> [Task objective]: Below are the records. Restate word for word every line from the one that contains "in_first: [447, 192]" through the final line, both included.

> [Object state comparisons]:
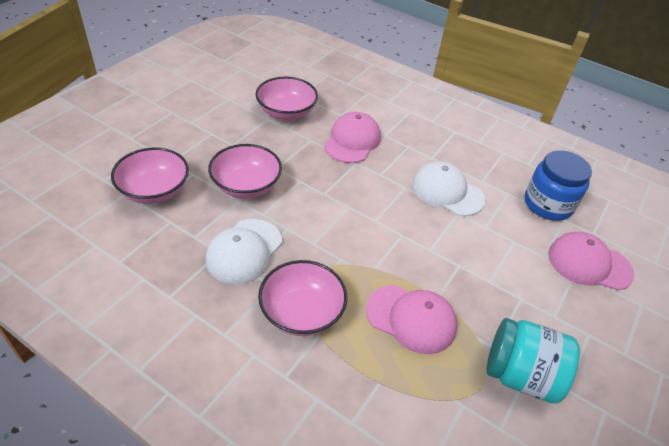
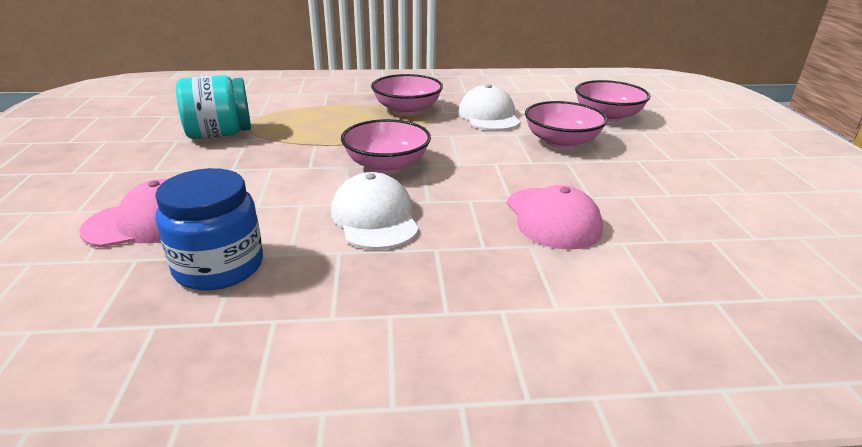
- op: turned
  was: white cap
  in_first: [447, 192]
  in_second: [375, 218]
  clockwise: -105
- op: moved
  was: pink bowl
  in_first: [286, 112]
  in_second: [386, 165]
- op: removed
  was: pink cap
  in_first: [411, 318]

> [Response for this exercise]:
  in_first: [447, 192]
  in_second: [375, 218]
  clockwise: -105
- op: moved
  was: pink bowl
  in_first: [286, 112]
  in_second: [386, 165]
- op: removed
  was: pink cap
  in_first: [411, 318]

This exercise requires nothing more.